Copy out every line of the entries below word for word, changing nothing.
- - -
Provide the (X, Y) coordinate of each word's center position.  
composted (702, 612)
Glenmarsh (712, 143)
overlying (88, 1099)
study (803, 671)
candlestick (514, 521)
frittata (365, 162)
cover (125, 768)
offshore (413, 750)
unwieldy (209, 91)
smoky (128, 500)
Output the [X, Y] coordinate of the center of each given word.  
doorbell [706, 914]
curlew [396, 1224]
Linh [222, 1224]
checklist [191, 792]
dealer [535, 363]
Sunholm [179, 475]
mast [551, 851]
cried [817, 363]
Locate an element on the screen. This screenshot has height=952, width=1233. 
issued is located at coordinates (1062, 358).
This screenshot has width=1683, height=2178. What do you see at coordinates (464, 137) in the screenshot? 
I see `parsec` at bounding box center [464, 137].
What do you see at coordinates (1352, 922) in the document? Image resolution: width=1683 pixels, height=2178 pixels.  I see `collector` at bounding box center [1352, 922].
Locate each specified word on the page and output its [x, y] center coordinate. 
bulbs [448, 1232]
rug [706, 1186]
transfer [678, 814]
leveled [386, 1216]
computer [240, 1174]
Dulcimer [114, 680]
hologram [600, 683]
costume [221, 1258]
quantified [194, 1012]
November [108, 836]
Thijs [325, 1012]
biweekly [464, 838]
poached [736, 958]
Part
- - -
Response to this exercise —
Provide the (X, Y) coordinate of each word's center position.  
composted (702, 612)
Glenmarsh (712, 143)
overlying (88, 1099)
study (803, 671)
candlestick (514, 521)
frittata (365, 162)
cover (125, 768)
offshore (413, 750)
unwieldy (209, 91)
smoky (128, 500)
Output the [X, Y] coordinate of the center of each given word.  
doorbell [706, 914]
curlew [396, 1224]
Linh [222, 1224]
checklist [191, 792]
dealer [535, 363]
Sunholm [179, 475]
mast [551, 851]
cried [817, 363]
Locate an element on the screen. This screenshot has height=952, width=1233. 
issued is located at coordinates (1062, 358).
This screenshot has width=1683, height=2178. What do you see at coordinates (464, 137) in the screenshot? 
I see `parsec` at bounding box center [464, 137].
What do you see at coordinates (1352, 922) in the document? Image resolution: width=1683 pixels, height=2178 pixels.  I see `collector` at bounding box center [1352, 922].
Locate each specified word on the page and output its [x, y] center coordinate. 
bulbs [448, 1232]
rug [706, 1186]
transfer [678, 814]
leveled [386, 1216]
computer [240, 1174]
Dulcimer [114, 680]
hologram [600, 683]
costume [221, 1258]
quantified [194, 1012]
November [108, 836]
Thijs [325, 1012]
biweekly [464, 838]
poached [736, 958]
Part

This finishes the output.